Exercise brief =>
Reproduce the records below from their first line through the line containing "center [286, 611].", replacing "hardcover" with "paperback" and leaving everything else unchanged.

The input =>
((
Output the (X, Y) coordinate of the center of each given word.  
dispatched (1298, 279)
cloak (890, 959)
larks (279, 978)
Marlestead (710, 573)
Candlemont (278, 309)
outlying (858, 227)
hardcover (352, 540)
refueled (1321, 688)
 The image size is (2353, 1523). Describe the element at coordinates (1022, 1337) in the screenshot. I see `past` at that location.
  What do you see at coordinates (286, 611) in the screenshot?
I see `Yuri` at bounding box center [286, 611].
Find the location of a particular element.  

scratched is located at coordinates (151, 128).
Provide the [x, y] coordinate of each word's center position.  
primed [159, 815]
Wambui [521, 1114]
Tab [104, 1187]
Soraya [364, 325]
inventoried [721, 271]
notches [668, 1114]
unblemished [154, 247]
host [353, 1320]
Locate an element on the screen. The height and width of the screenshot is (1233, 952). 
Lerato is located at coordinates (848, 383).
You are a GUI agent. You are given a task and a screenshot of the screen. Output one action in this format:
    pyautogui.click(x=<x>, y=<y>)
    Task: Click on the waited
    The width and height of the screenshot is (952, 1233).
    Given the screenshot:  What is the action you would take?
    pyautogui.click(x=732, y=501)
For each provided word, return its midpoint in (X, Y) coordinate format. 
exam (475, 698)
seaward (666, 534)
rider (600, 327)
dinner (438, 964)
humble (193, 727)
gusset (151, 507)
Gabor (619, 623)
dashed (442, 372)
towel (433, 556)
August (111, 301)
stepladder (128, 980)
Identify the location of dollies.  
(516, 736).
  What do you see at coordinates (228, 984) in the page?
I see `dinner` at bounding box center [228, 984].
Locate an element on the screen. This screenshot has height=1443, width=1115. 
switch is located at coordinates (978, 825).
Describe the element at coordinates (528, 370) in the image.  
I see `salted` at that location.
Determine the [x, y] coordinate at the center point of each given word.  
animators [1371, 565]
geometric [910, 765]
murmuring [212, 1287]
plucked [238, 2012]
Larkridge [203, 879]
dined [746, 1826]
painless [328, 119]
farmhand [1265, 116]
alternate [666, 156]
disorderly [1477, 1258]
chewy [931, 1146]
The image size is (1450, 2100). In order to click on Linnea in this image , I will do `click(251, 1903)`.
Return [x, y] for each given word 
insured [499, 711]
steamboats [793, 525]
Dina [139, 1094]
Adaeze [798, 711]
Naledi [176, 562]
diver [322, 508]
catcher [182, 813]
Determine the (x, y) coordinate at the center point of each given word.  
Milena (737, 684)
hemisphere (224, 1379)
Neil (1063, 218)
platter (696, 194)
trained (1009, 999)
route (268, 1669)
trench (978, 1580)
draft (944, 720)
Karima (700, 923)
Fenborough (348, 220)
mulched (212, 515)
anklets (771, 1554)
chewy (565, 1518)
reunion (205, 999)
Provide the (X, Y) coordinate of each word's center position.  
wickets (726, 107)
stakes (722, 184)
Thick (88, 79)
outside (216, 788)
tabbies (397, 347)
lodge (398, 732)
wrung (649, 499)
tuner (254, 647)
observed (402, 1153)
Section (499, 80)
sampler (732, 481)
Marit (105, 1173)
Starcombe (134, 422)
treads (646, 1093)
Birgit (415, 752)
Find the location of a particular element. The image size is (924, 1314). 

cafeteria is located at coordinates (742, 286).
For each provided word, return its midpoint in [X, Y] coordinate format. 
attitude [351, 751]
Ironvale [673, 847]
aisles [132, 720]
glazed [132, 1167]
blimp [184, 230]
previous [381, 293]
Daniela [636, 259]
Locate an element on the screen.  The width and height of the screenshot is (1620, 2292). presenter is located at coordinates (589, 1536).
))
Result of this task =>
Output the (X, Y) coordinate of the center of each given word.  
dispatched (1298, 279)
cloak (890, 959)
larks (279, 978)
Marlestead (710, 573)
Candlemont (278, 309)
outlying (858, 227)
paperback (352, 540)
refueled (1321, 688)
 The image size is (2353, 1523). Describe the element at coordinates (1022, 1337) in the screenshot. I see `past` at that location.
  What do you see at coordinates (286, 611) in the screenshot?
I see `Yuri` at bounding box center [286, 611].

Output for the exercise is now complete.